YOUR OBJECTIVE:
Leave out the pictures, then output the lines of the records below from the first through the one containing "can (1st from left)".

(Object change descriptions)
※ ※ ※

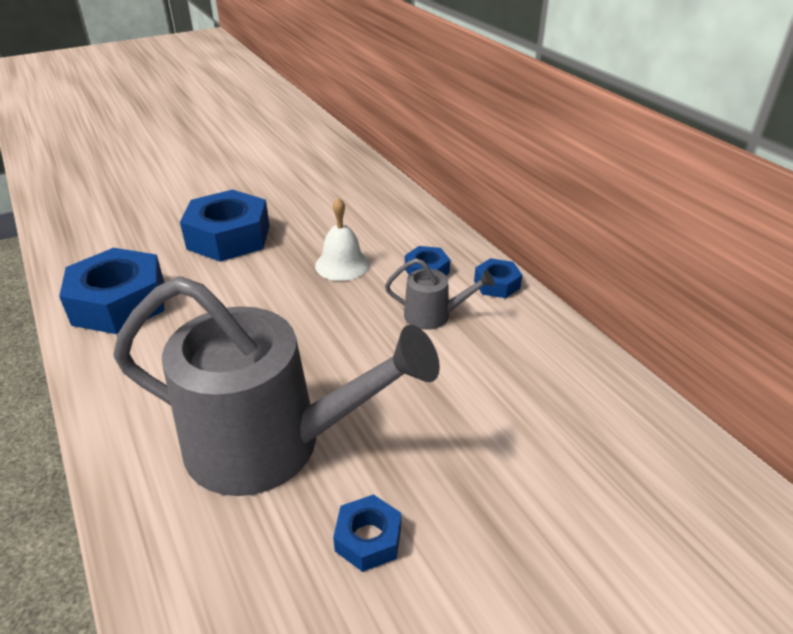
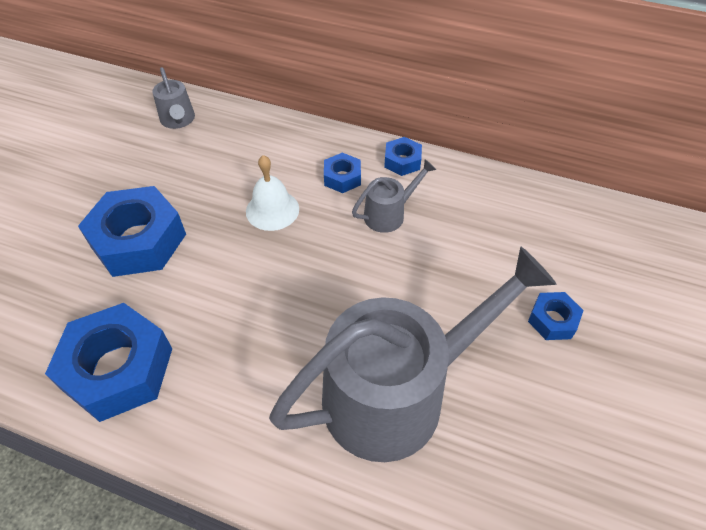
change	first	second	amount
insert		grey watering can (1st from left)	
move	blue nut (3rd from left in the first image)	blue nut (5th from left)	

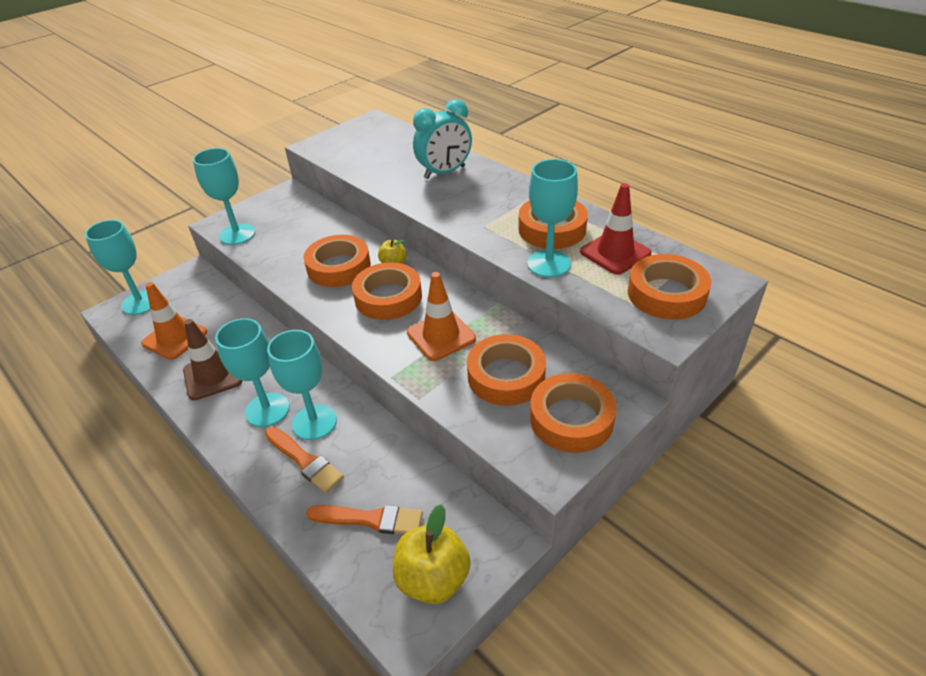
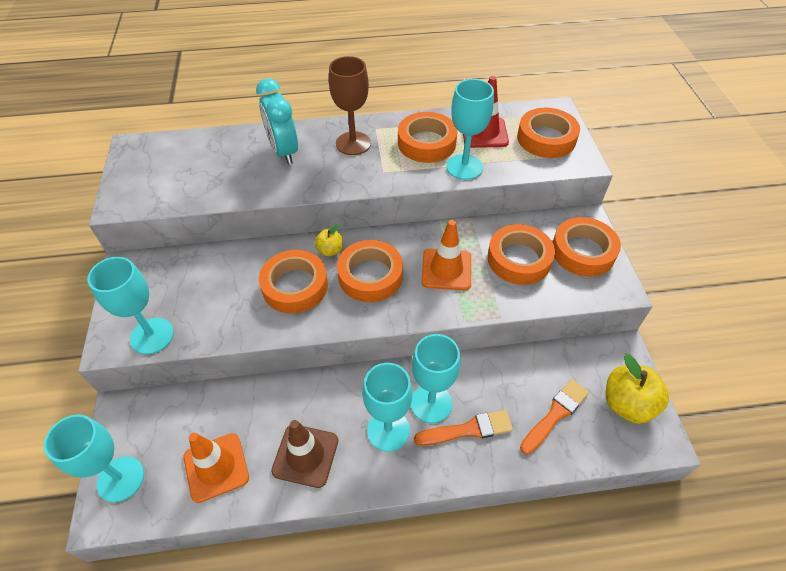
change	first	second	amount
insert		brown goblet	
rotate	turquoise clock		150 degrees clockwise

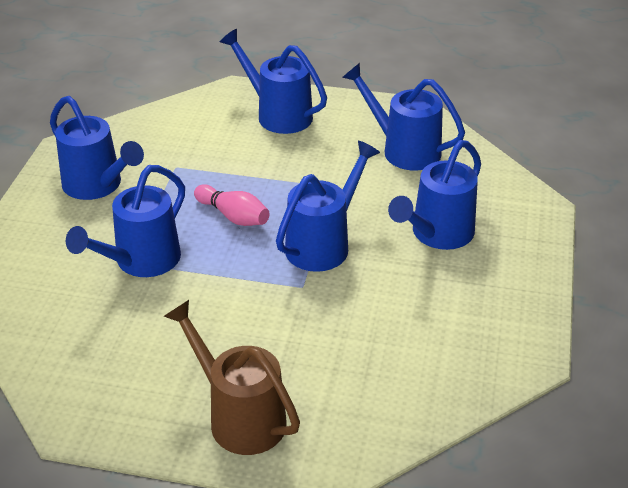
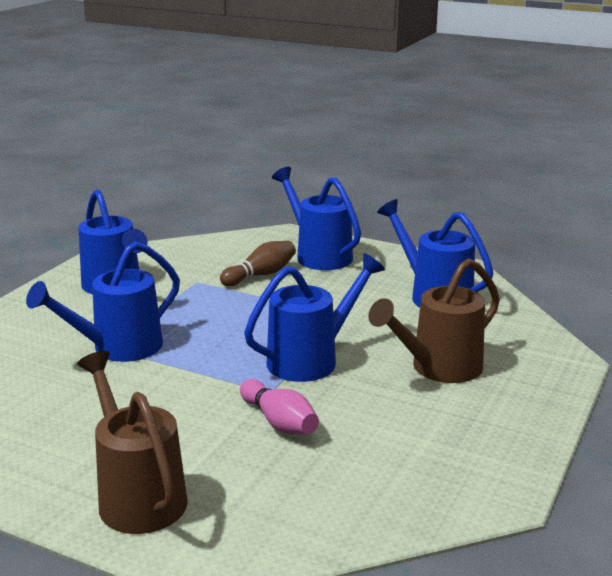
change	first	second	amount
insert		brown bowling pin	
move	pink bowling pin		
recolor	blue watering can (6th from left)	brown watering can (2nd from left)	

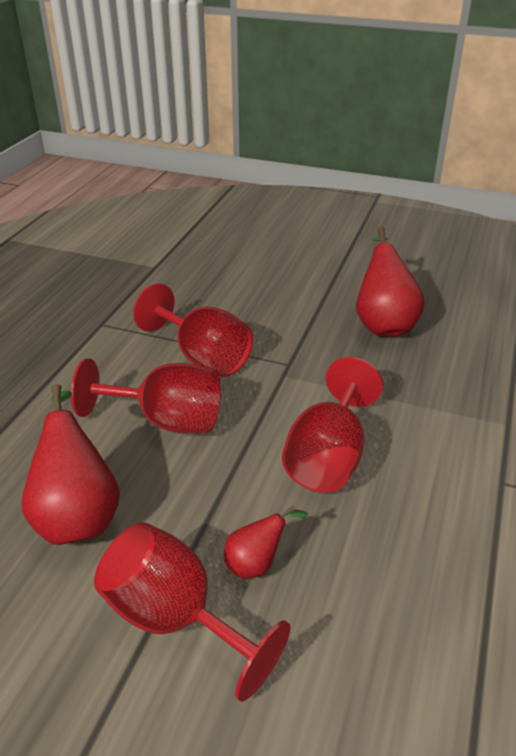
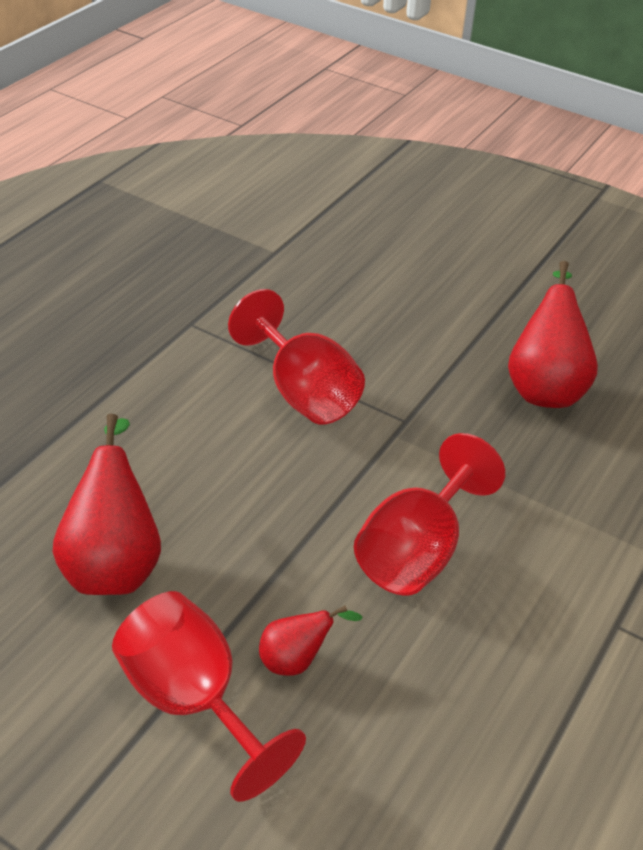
change	first	second	amount
delete	red goblet (1st from left)		

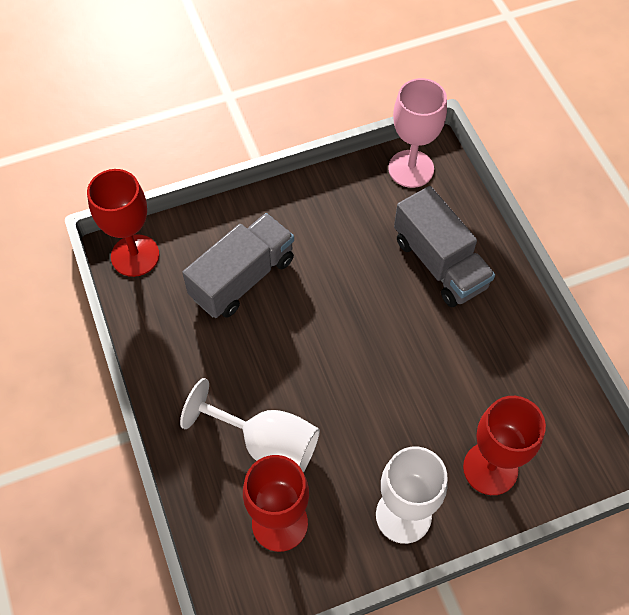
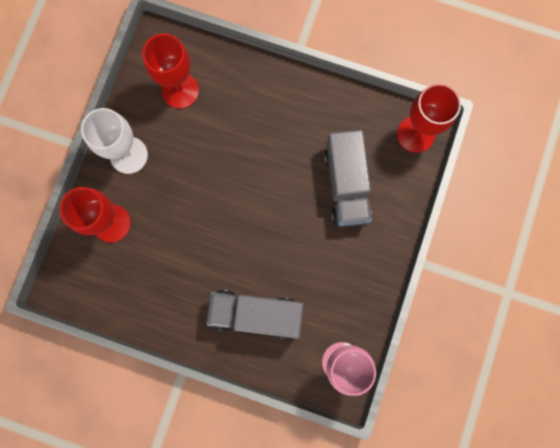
change	first	second	amount
delete	white goblet (1st from left)		

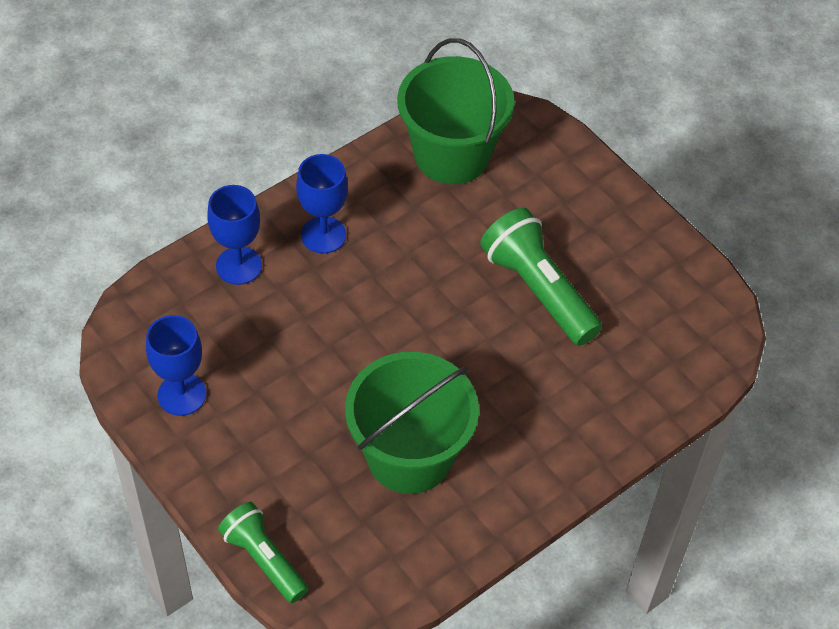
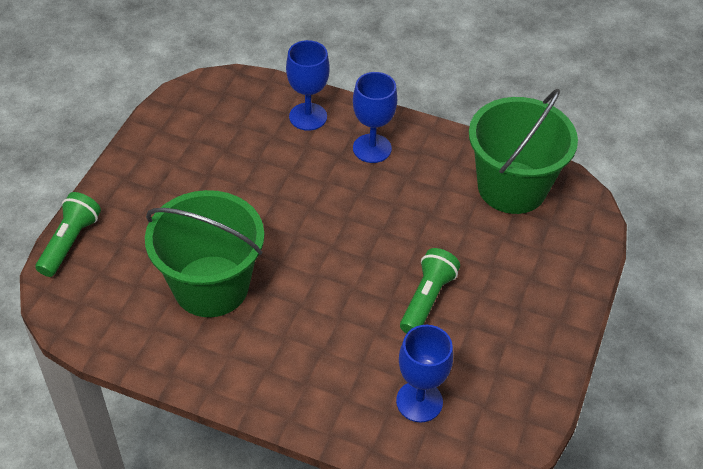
change	first	second	amount
move	blue goblet (1st from left in the first image)	blue goblet (3rd from left)	
resize	green flashlight (2nd from left)		x0.65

※ ※ ※

RESULT:
change	first	second	amount
insert		grey watering can (1st from left)	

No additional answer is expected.